--- Material provided Enclosed Below ---

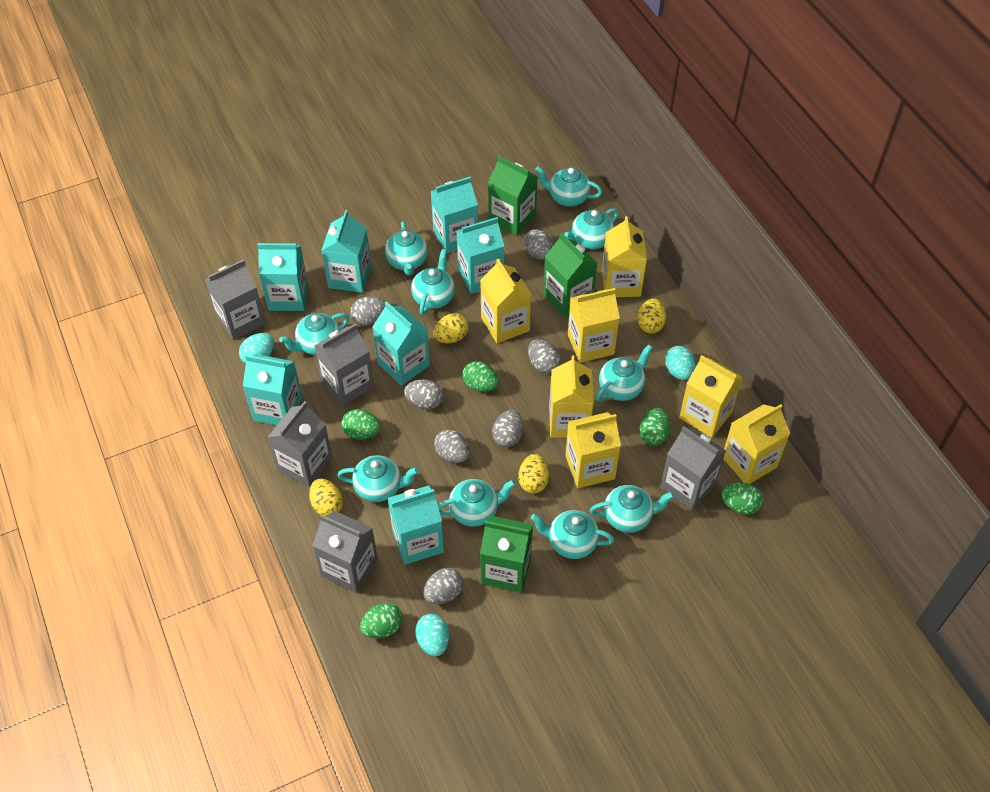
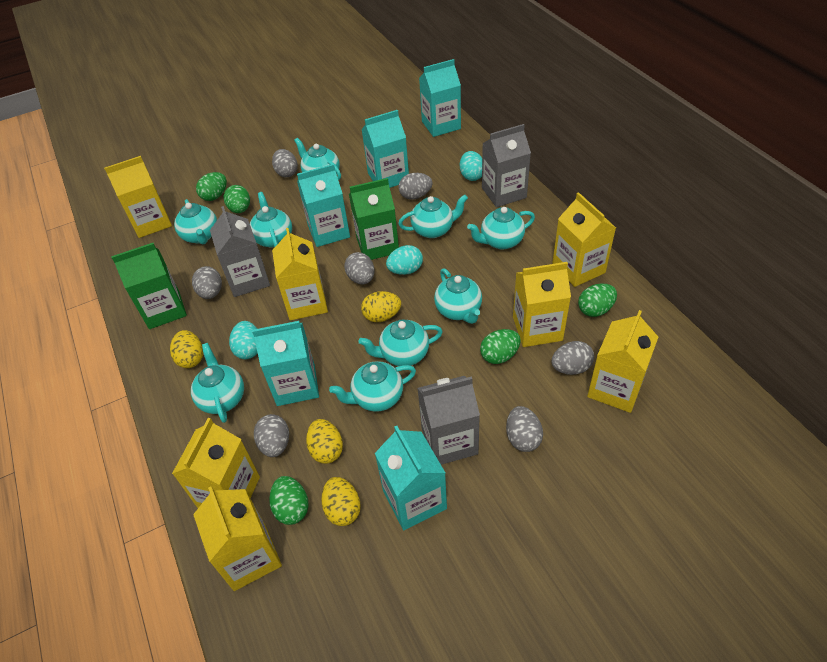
green carton: 3 -> 2
grey carton: 5 -> 3
turquoise carton: 7 -> 5
turquoise teapot: 10 -> 9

--- End of Enclosed Material provided ---

Which lines of the data contain the word "carton"? Copy each one.

■ Exercise answer
green carton: 3 -> 2
grey carton: 5 -> 3
turquoise carton: 7 -> 5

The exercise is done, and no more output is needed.